[Image sets with object changes]
^^^^
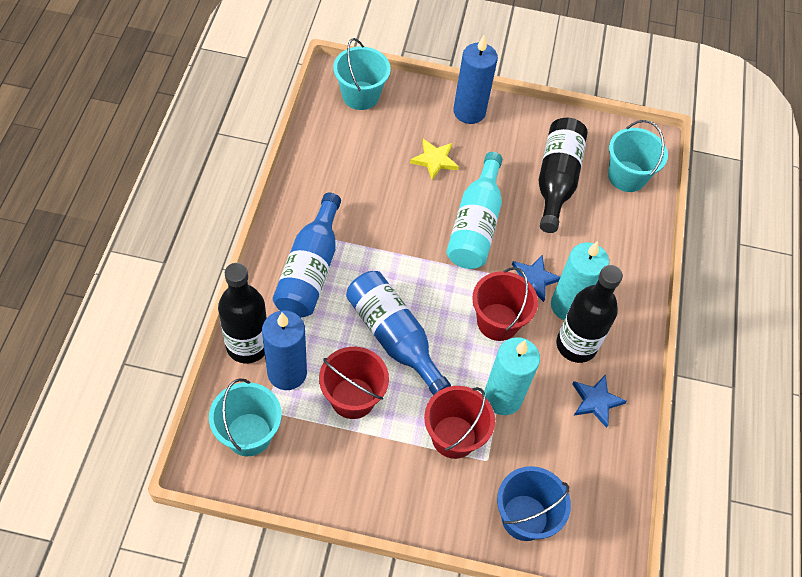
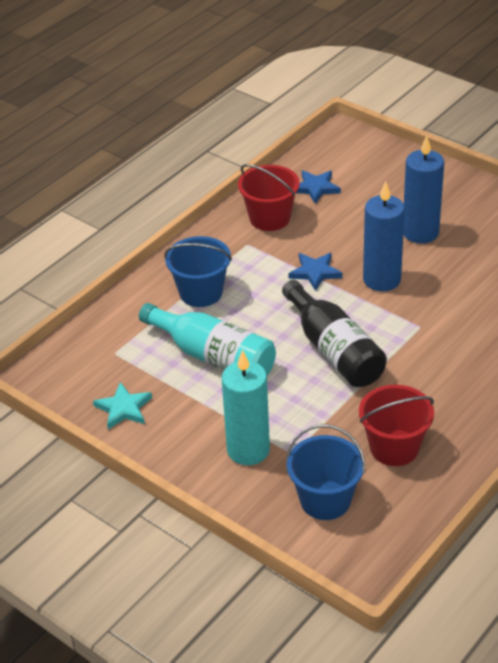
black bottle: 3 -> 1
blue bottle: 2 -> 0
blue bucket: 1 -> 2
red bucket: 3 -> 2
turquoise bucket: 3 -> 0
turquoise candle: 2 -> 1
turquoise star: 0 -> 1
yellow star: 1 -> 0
^^^^
▸ **What needs to be done**
Transcribe every record above exactly as written, leaving out any pictures.

▸ **Expected answer**
black bottle: 3 -> 1
blue bottle: 2 -> 0
blue bucket: 1 -> 2
red bucket: 3 -> 2
turquoise bucket: 3 -> 0
turquoise candle: 2 -> 1
turquoise star: 0 -> 1
yellow star: 1 -> 0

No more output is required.